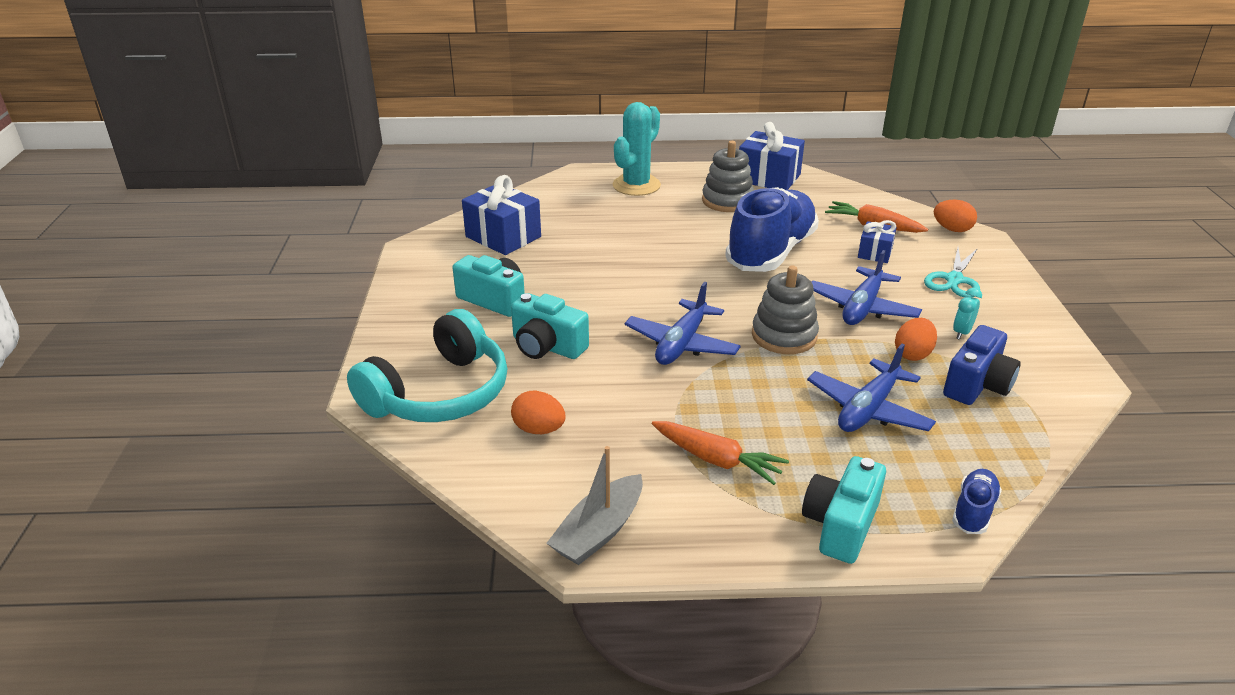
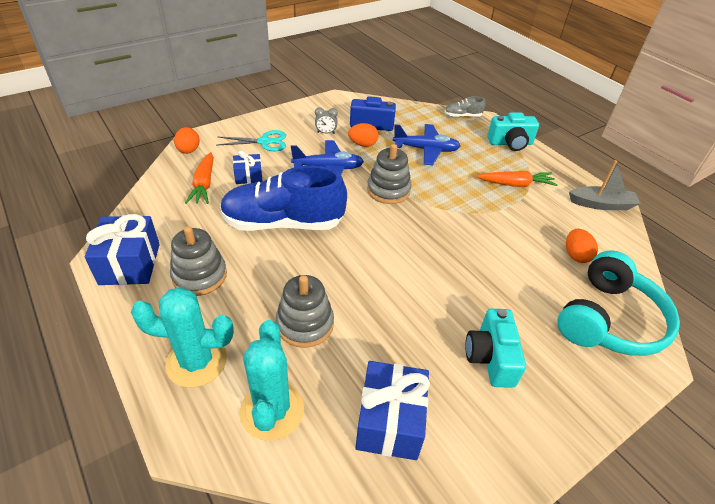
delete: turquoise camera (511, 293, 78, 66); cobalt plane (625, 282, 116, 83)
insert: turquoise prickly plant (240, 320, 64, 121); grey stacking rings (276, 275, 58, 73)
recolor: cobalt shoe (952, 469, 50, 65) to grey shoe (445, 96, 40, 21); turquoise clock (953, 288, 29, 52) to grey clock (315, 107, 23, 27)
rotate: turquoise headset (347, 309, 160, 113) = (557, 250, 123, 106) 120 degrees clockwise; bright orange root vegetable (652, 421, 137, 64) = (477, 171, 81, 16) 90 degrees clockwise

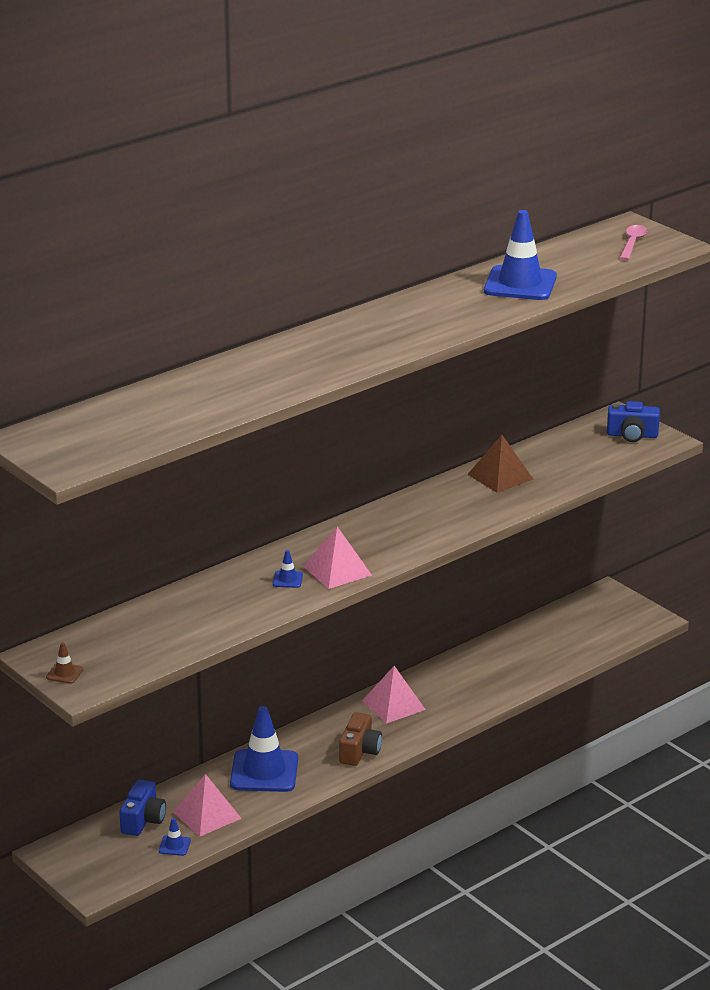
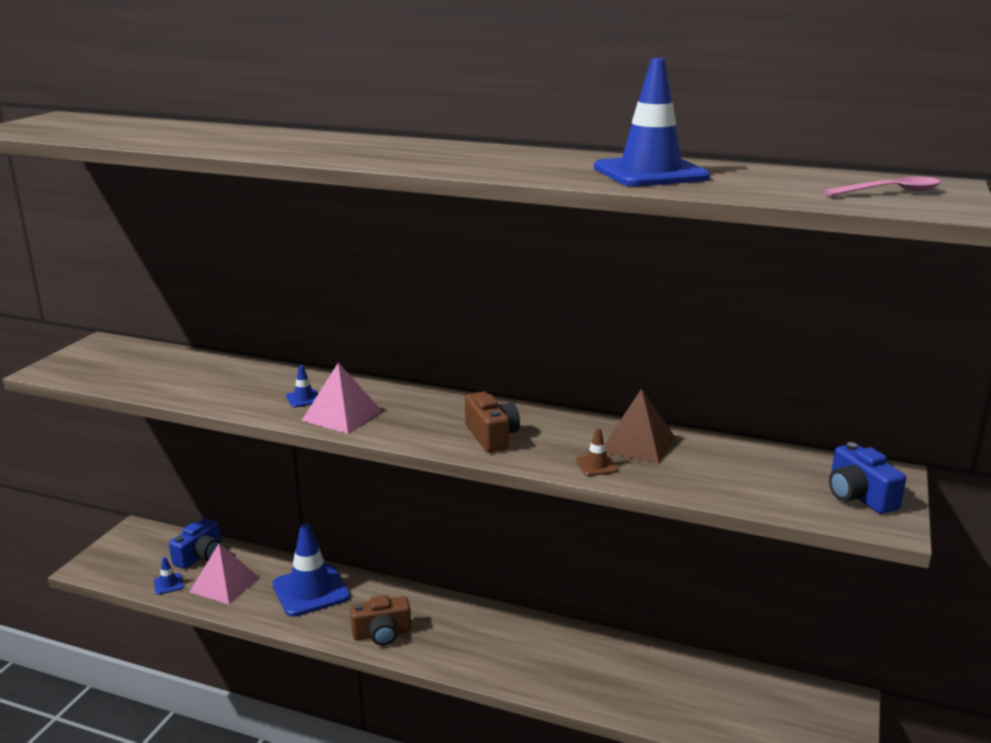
delete: rose-pink solid pyramid (362, 666, 64, 58)
insert: dark brown camera (465, 391, 55, 61)
move: dark brown traffic cone (46, 643, 37, 41) to (576, 428, 42, 48)
rotate: cobalt camera (119, 779, 47, 57) = (169, 518, 52, 51) 45 degrees counterclockwise

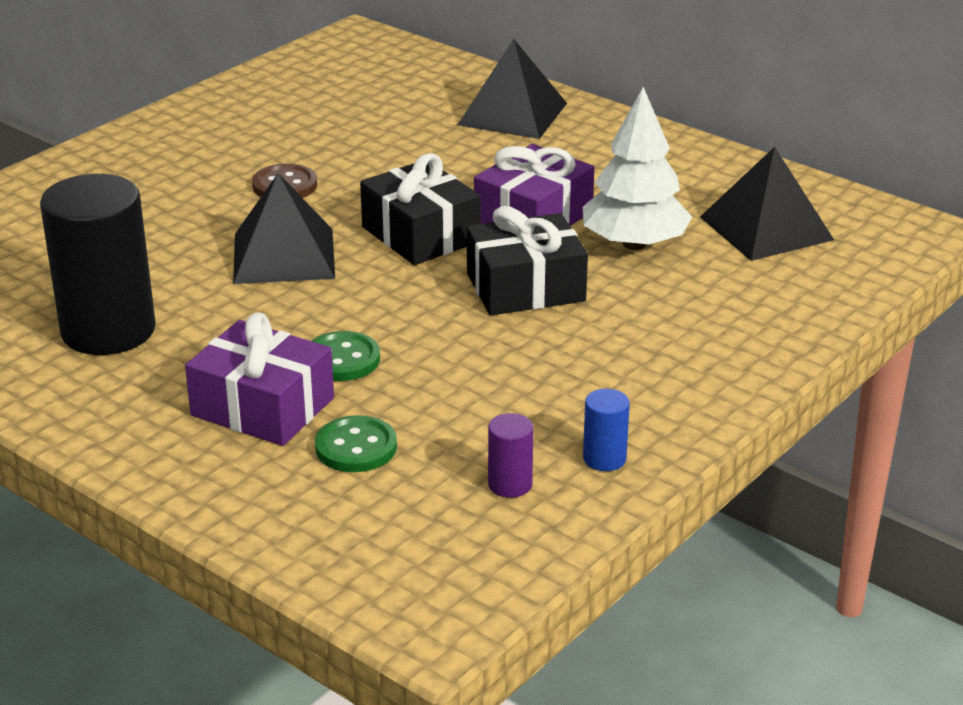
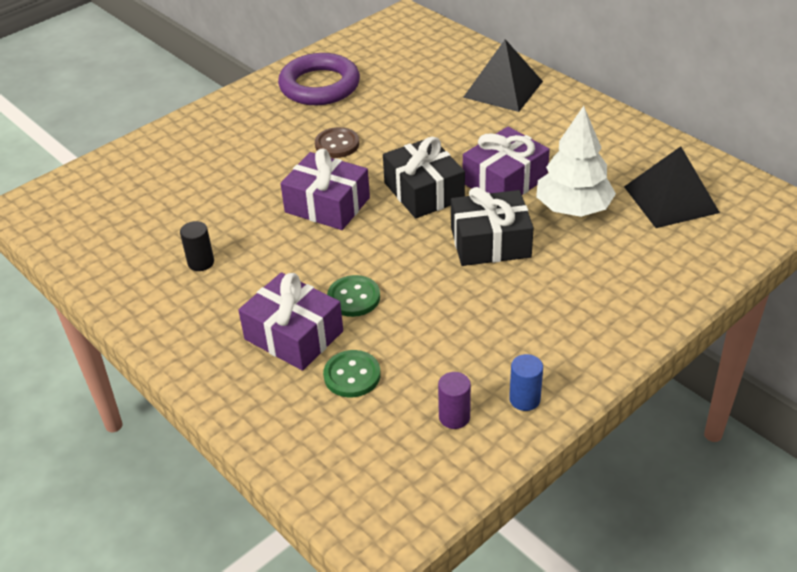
insert: royal purple hoop (278, 53, 82, 52)
replace: black solid pyramid (233, 173, 102, 111) to royal purple wrapped gift (280, 148, 90, 82)
resize: black solid cylinder (40, 174, 116, 181) = (180, 221, 34, 50) x0.42

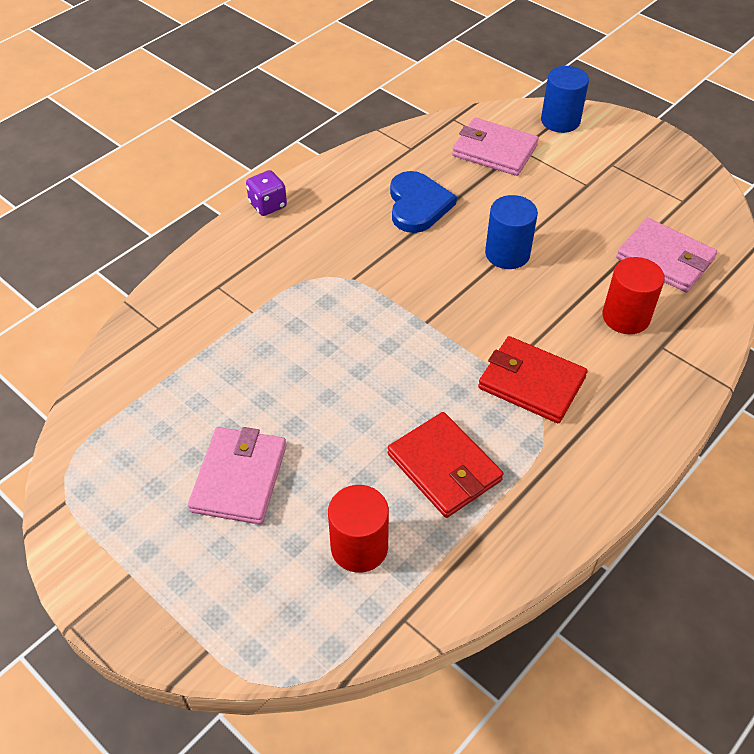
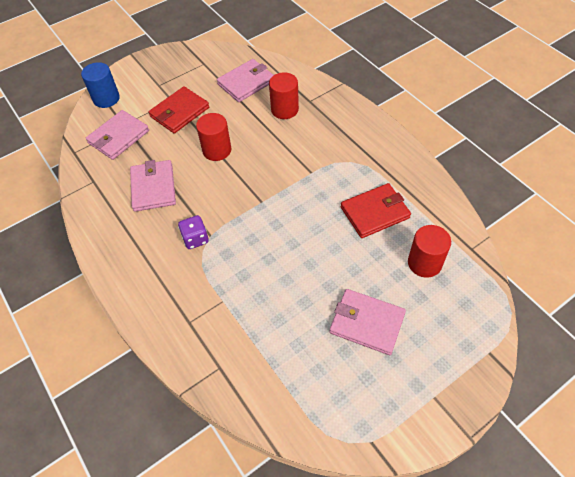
move: royal purple dice (246, 170, 41, 46) to (178, 215, 31, 34); red wallet (478, 336, 110, 87) to (149, 86, 60, 48)
replace: cobalt heart (390, 171, 67, 62) to rose-pink wallet (130, 160, 46, 52)
recolor: cobalt solid cylinder (485, 195, 53, 74) to red solid cylinder (196, 113, 35, 48)

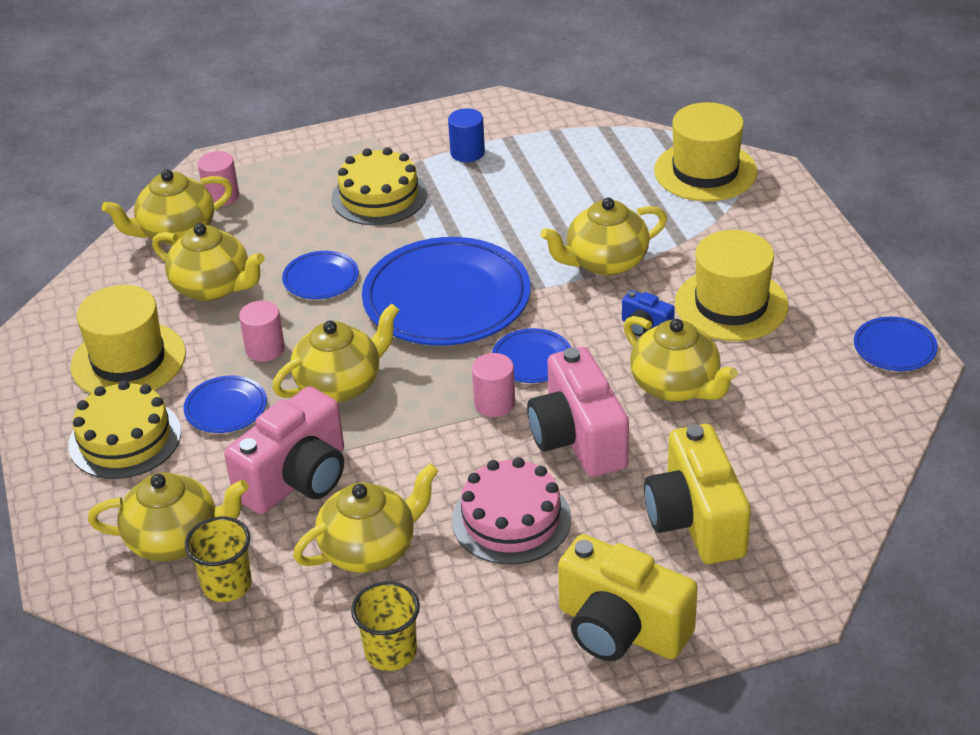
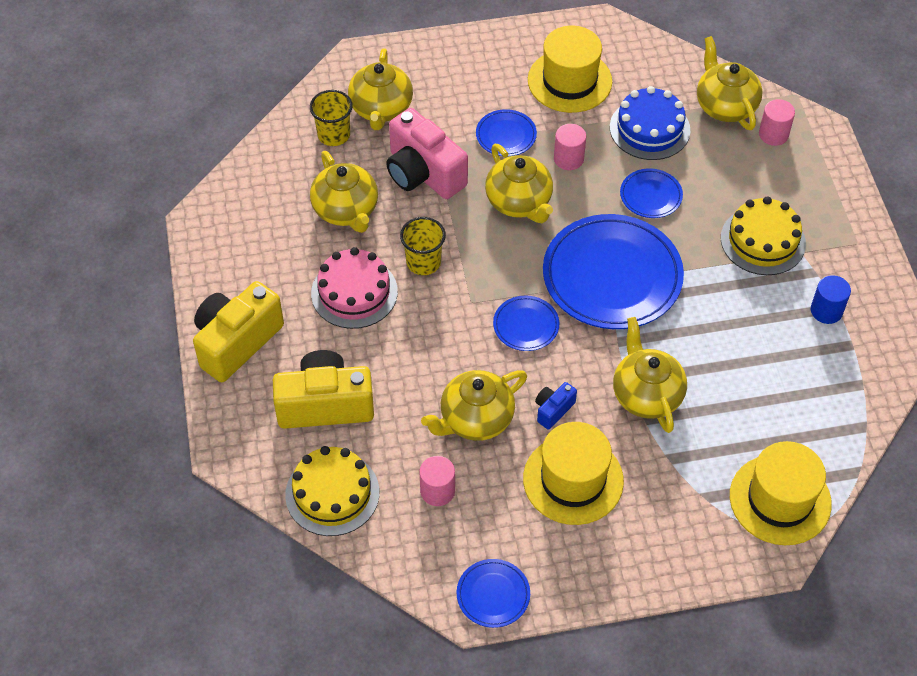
delete: rose-pink camera (527, 347, 102, 130)
move: bright yellow layer cake (68, 380, 113, 99) to (285, 446, 94, 90); bright yellow tumbler (351, 581, 69, 90) to (400, 217, 46, 58); rose-pink solid cylinder (472, 353, 43, 64) to (419, 456, 36, 50)
replace: bright yellow china teapot (152, 223, 113, 78) to cobalt layer cake (610, 86, 80, 74)

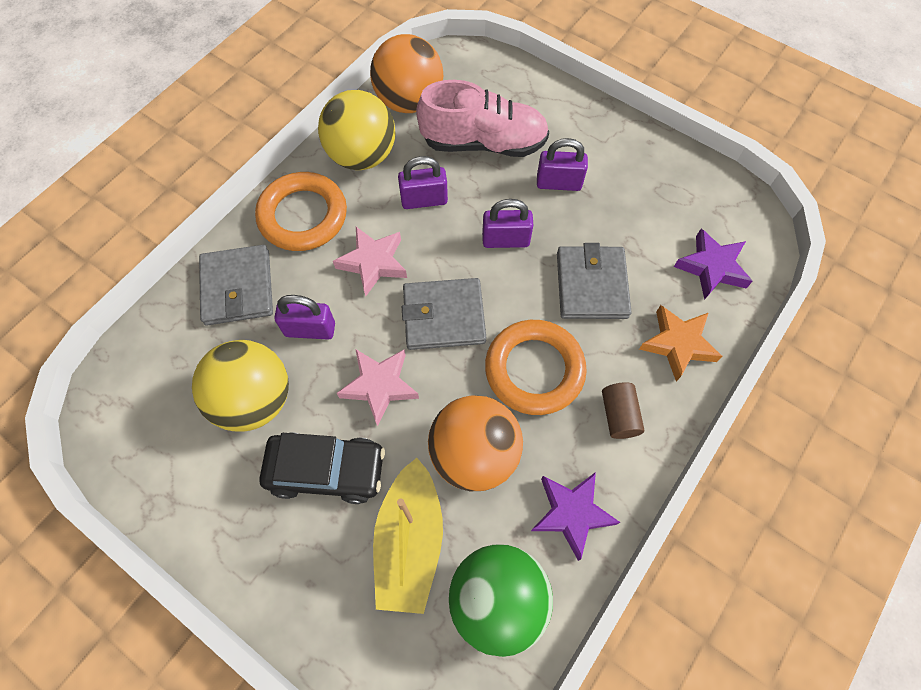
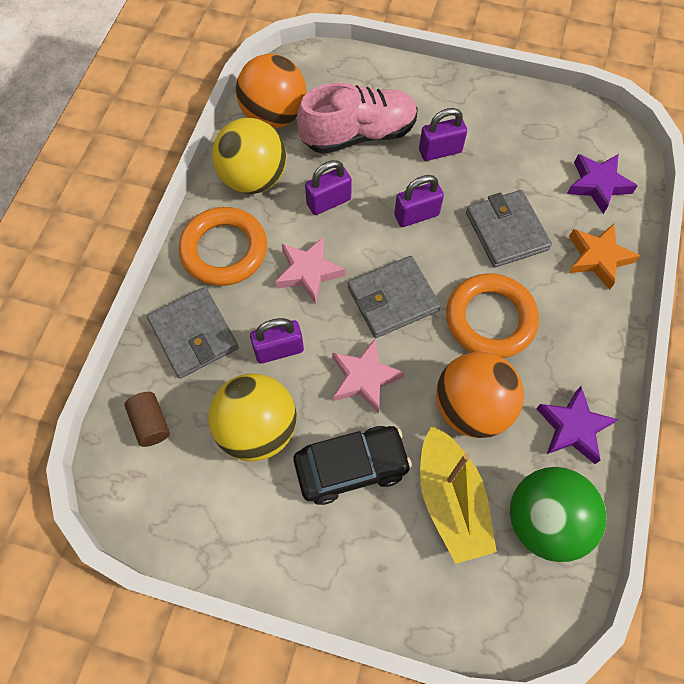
move: dark brown solid cylinder (602, 382, 42, 57) to (124, 392, 46, 55)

______

** What the exercise asks **
Return every line holding the word "grey" from the records.

** Task answer **
insert: turquoise prickly plant (240, 320, 64, 121); grey stacking rings (276, 275, 58, 73)
recolor: cobalt shoe (952, 469, 50, 65) to grey shoe (445, 96, 40, 21); turquoise clock (953, 288, 29, 52) to grey clock (315, 107, 23, 27)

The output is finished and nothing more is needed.